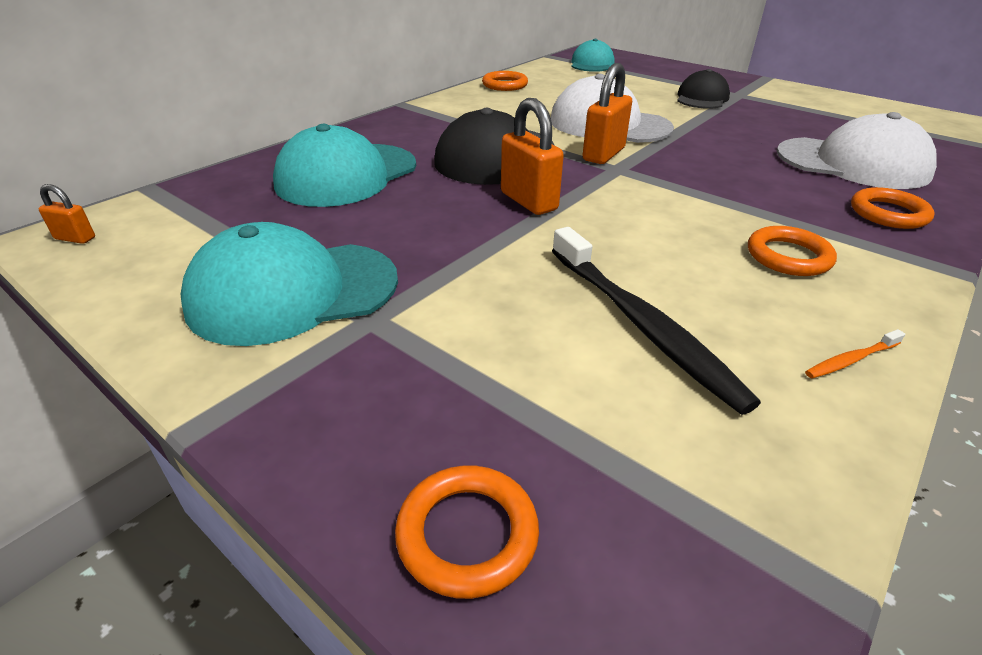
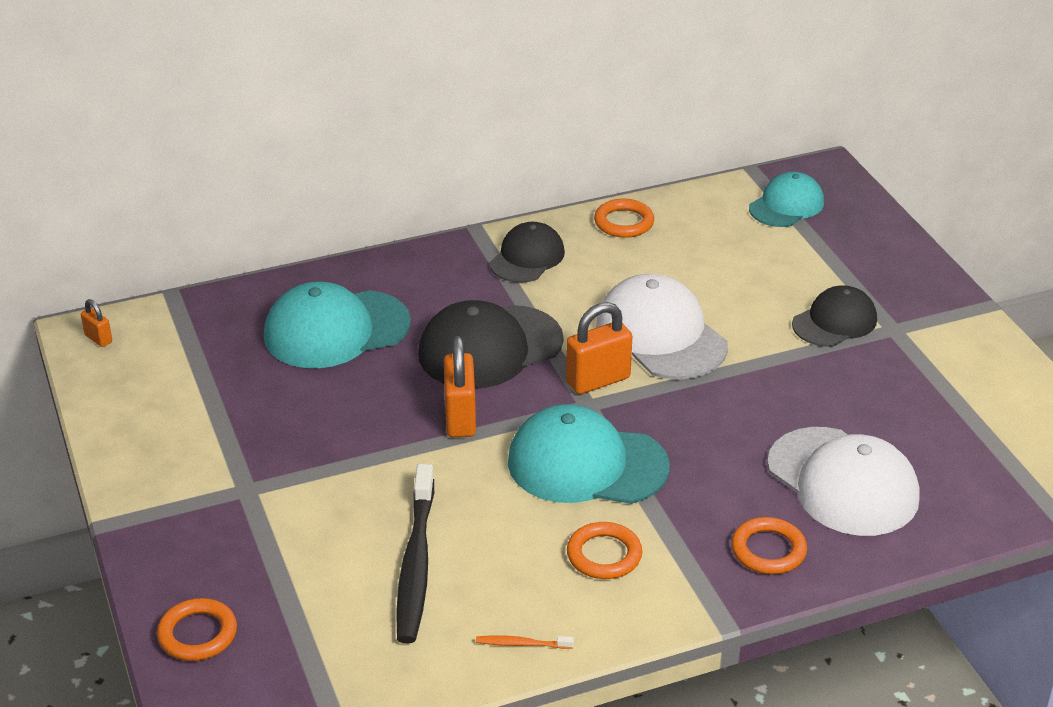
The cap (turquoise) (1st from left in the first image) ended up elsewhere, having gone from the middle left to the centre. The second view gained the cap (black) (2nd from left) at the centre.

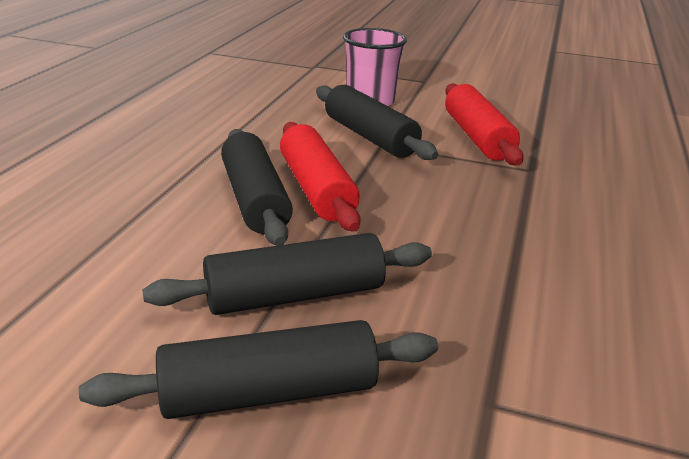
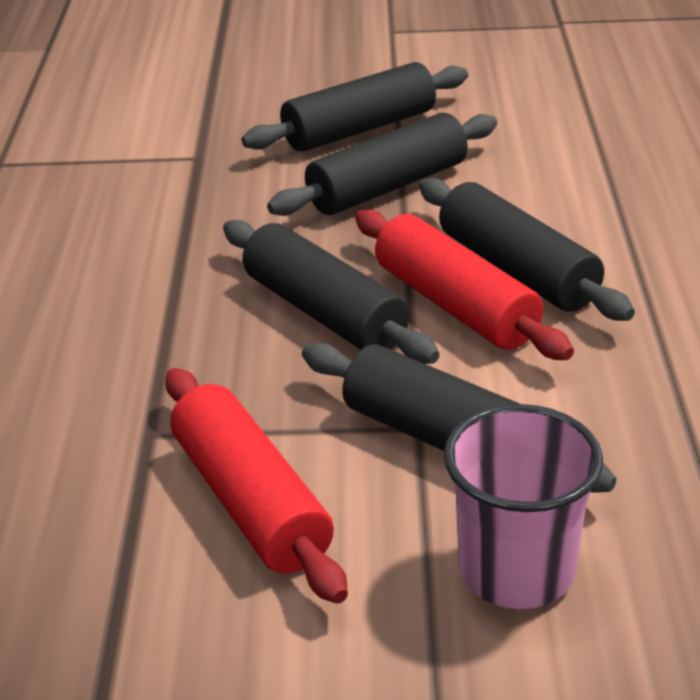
The second view gained the rolling pin (black) (1st from left) at the centre.

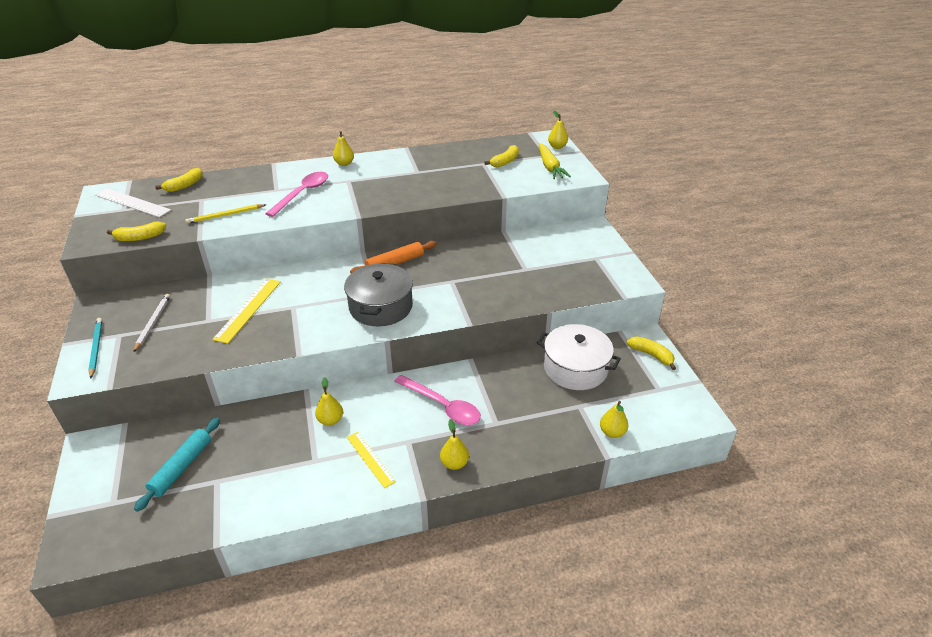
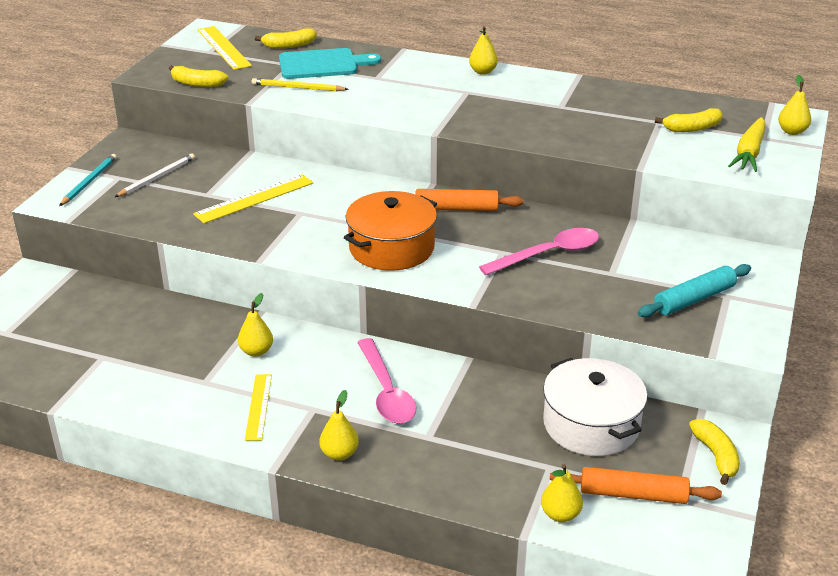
What was the ruler (white) at the top left turned into the ruler (yellow) (1st from left) at the top left. The rolling pin (turquoise) ended up elsewhere, having gone from the bottom left to the middle right. The spoon (pink) (1st from left in the first image) ended up elsewhere, having gone from the top left to the centre. What was the pot (grey) at the centre turned into the pot (orange) at the centre. The second view gained the cutting board (turquoise) at the top centre. The second view gained the rolling pin (orange) (2nd from left) at the bottom right.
════════
§ **WHAT THIS TASK INVOLVES**: Repeat every line above exactly, but omit all images.

§ **WRITTEN ANSWER**:
The cap (turquoise) (1st from left in the first image) ended up elsewhere, having gone from the middle left to the centre. The second view gained the cap (black) (2nd from left) at the centre.

The second view gained the rolling pin (black) (1st from left) at the centre.

What was the ruler (white) at the top left turned into the ruler (yellow) (1st from left) at the top left. The rolling pin (turquoise) ended up elsewhere, having gone from the bottom left to the middle right. The spoon (pink) (1st from left in the first image) ended up elsewhere, having gone from the top left to the centre. What was the pot (grey) at the centre turned into the pot (orange) at the centre. The second view gained the cutting board (turquoise) at the top centre. The second view gained the rolling pin (orange) (2nd from left) at the bottom right.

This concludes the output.